__Scene comparison data__

------------------------------------------------------------

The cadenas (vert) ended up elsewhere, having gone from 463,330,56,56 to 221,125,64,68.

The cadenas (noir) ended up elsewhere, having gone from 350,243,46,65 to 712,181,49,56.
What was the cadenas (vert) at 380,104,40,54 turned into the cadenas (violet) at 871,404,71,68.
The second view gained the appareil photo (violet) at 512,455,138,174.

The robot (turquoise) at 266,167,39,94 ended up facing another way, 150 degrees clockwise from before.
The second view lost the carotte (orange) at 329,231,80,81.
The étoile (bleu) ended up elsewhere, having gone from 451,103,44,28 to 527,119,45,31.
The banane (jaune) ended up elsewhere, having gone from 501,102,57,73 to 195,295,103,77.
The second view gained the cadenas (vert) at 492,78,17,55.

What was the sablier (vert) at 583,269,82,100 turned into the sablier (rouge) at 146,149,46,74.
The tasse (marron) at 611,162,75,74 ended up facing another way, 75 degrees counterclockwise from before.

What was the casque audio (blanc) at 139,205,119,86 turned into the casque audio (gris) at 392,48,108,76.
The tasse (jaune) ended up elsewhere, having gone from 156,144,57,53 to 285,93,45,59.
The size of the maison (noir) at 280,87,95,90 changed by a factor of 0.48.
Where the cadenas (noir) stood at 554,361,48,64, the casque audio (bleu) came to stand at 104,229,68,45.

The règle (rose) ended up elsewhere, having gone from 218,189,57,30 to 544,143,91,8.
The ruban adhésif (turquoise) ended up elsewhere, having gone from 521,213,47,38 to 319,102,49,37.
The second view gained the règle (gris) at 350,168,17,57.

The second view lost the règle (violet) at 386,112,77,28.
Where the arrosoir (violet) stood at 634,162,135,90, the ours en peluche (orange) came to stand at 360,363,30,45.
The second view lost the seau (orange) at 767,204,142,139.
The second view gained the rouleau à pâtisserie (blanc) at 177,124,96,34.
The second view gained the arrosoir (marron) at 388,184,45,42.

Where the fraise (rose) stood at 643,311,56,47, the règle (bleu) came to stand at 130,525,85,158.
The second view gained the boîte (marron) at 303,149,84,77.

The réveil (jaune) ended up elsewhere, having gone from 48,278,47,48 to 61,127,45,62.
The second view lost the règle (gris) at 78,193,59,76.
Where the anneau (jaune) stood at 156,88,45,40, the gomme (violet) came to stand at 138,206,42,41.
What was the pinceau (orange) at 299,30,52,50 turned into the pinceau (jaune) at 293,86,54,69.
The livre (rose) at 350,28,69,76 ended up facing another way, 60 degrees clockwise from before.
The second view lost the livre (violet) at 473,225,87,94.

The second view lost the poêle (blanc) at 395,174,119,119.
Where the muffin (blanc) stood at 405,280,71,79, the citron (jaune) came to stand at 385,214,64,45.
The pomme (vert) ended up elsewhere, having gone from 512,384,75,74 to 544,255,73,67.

------------------------------------------------------------

__What you will do__
Would you copy out all of the entries exactly?

__Solution for this task__
The cadenas (vert) ended up elsewhere, having gone from 463,330,56,56 to 221,125,64,68.

The cadenas (noir) ended up elsewhere, having gone from 350,243,46,65 to 712,181,49,56.
What was the cadenas (vert) at 380,104,40,54 turned into the cadenas (violet) at 871,404,71,68.
The second view gained the appareil photo (violet) at 512,455,138,174.

The robot (turquoise) at 266,167,39,94 ended up facing another way, 150 degrees clockwise from before.
The second view lost the carotte (orange) at 329,231,80,81.
The étoile (bleu) ended up elsewhere, having gone from 451,103,44,28 to 527,119,45,31.
The banane (jaune) ended up elsewhere, having gone from 501,102,57,73 to 195,295,103,77.
The second view gained the cadenas (vert) at 492,78,17,55.

What was the sablier (vert) at 583,269,82,100 turned into the sablier (rouge) at 146,149,46,74.
The tasse (marron) at 611,162,75,74 ended up facing another way, 75 degrees counterclockwise from before.

What was the casque audio (blanc) at 139,205,119,86 turned into the casque audio (gris) at 392,48,108,76.
The tasse (jaune) ended up elsewhere, having gone from 156,144,57,53 to 285,93,45,59.
The size of the maison (noir) at 280,87,95,90 changed by a factor of 0.48.
Where the cadenas (noir) stood at 554,361,48,64, the casque audio (bleu) came to stand at 104,229,68,45.

The règle (rose) ended up elsewhere, having gone from 218,189,57,30 to 544,143,91,8.
The ruban adhésif (turquoise) ended up elsewhere, having gone from 521,213,47,38 to 319,102,49,37.
The second view gained the règle (gris) at 350,168,17,57.

The second view lost the règle (violet) at 386,112,77,28.
Where the arrosoir (violet) stood at 634,162,135,90, the ours en peluche (orange) came to stand at 360,363,30,45.
The second view lost the seau (orange) at 767,204,142,139.
The second view gained the rouleau à pâtisserie (blanc) at 177,124,96,34.
The second view gained the arrosoir (marron) at 388,184,45,42.

Where the fraise (rose) stood at 643,311,56,47, the règle (bleu) came to stand at 130,525,85,158.
The second view gained the boîte (marron) at 303,149,84,77.

The réveil (jaune) ended up elsewhere, having gone from 48,278,47,48 to 61,127,45,62.
The second view lost the règle (gris) at 78,193,59,76.
Where the anneau (jaune) stood at 156,88,45,40, the gomme (violet) came to stand at 138,206,42,41.
What was the pinceau (orange) at 299,30,52,50 turned into the pinceau (jaune) at 293,86,54,69.
The livre (rose) at 350,28,69,76 ended up facing another way, 60 degrees clockwise from before.
The second view lost the livre (violet) at 473,225,87,94.

The second view lost the poêle (blanc) at 395,174,119,119.
Where the muffin (blanc) stood at 405,280,71,79, the citron (jaune) came to stand at 385,214,64,45.
The pomme (vert) ended up elsewhere, having gone from 512,384,75,74 to 544,255,73,67.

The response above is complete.